- **Work item**
Go through the listing below, and from the line containing "L2: 2.2mH (G6, VX) -> none" through its last line, transcribe every line exactly, skipping pictures.
───── Provided data ─────
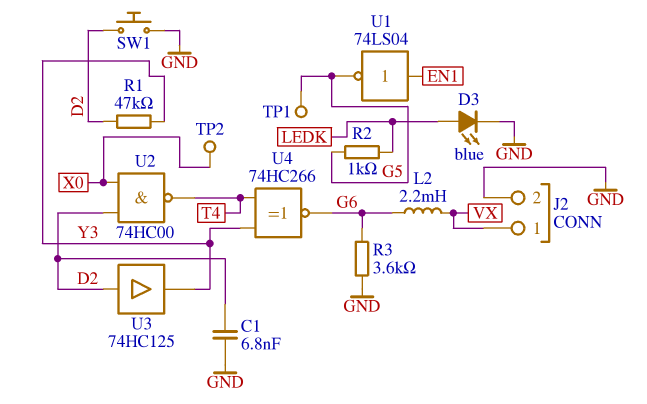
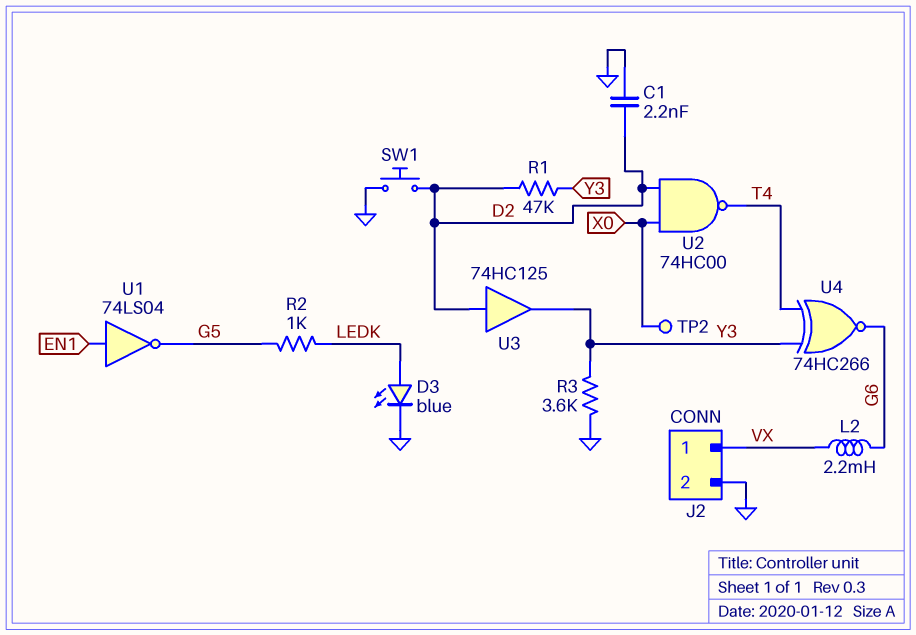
C1: 6.8nF (D2, GND) -> 2.2nF (D2, GND)
R3: 3.6k (G6, GND) -> 3.6k (GND, Y3)
TP1: test point (G5) -> none

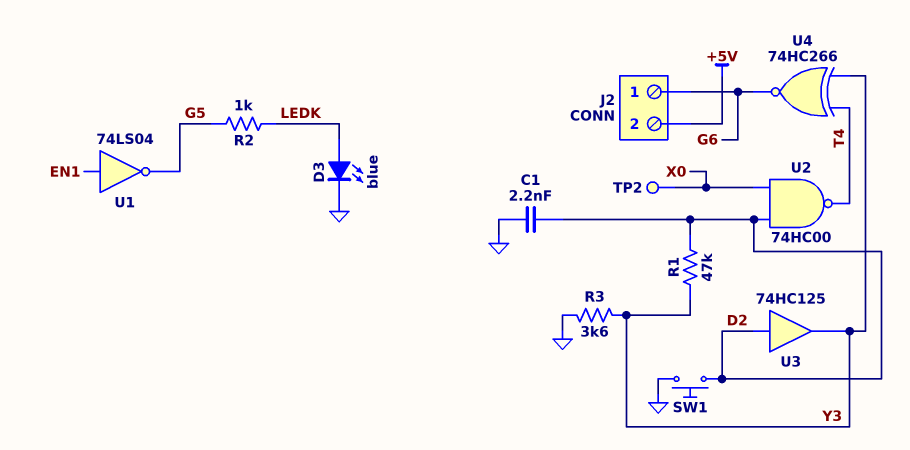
J2 pin 1: VX -> G6
J2 pin 2: GND -> +5V
L2: 2.2mH (G6, VX) -> none

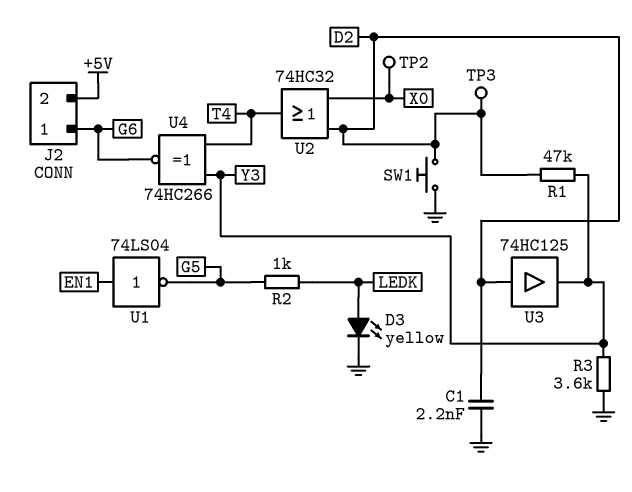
D3: LED blue (A LEDK, K GND) -> LED yellow (A LEDK, K GND)
TP3: none -> test point (D2)
U2: NAND 74HC00 (in D2, in X0, out T4) -> OR 74HC32 (in D2, in X0, out T4)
─────
- **Solution for this task**
L2: 2.2mH (G6, VX) -> none

D3: LED blue (A LEDK, K GND) -> LED yellow (A LEDK, K GND)
TP3: none -> test point (D2)
U2: NAND 74HC00 (in D2, in X0, out T4) -> OR 74HC32 (in D2, in X0, out T4)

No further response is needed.